** Opening Material provided block **

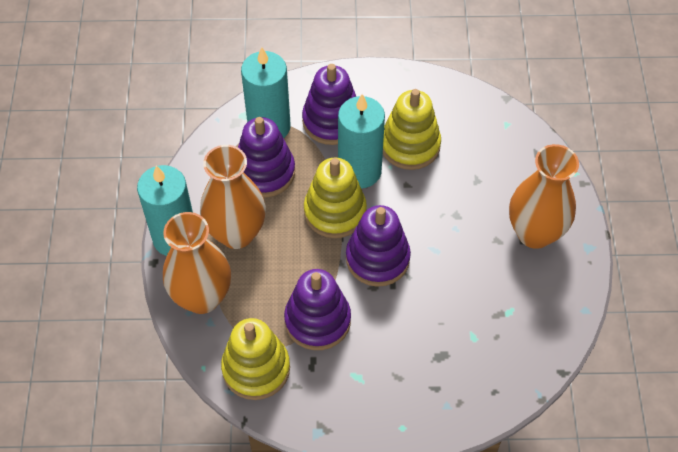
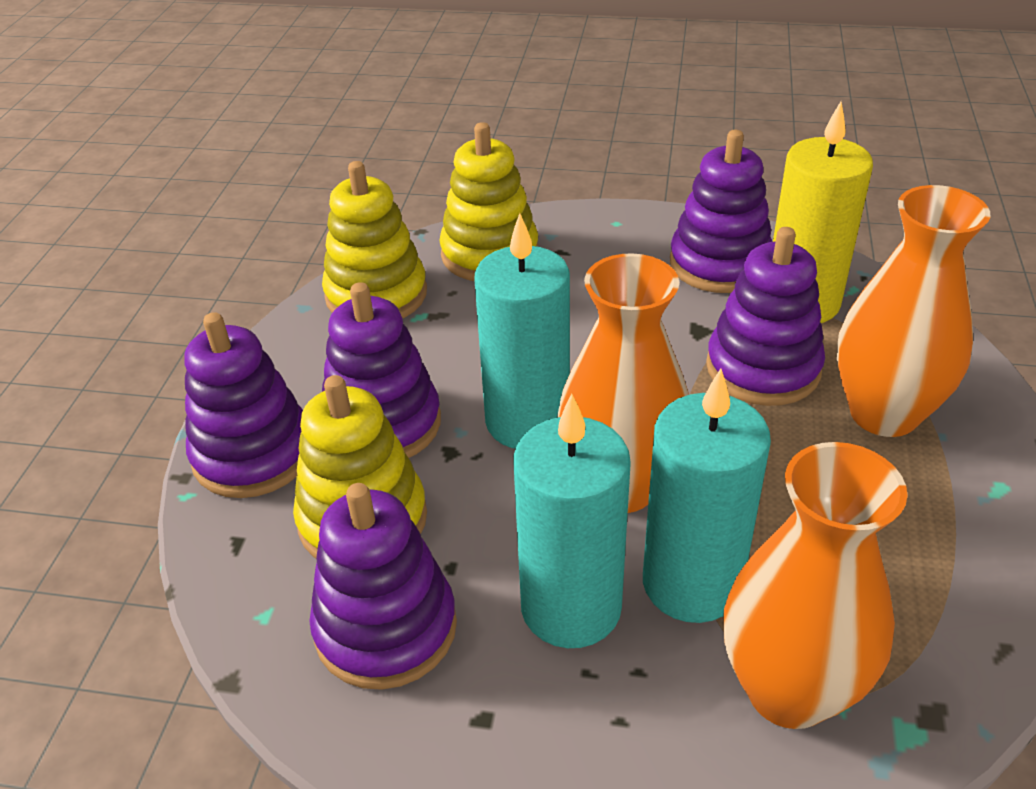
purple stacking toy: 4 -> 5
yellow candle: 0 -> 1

** Closing Material provided block **
** Opening Material provided block **

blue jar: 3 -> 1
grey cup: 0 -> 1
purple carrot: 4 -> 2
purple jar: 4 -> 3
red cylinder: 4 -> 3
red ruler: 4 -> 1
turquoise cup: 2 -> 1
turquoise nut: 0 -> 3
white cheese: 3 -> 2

** Closing Material provided block **

_Work order_. Every line in the entries above that mentions the word "purple" must be shown.

_Written answer_.
purple stacking toy: 4 -> 5
purple carrot: 4 -> 2
purple jar: 4 -> 3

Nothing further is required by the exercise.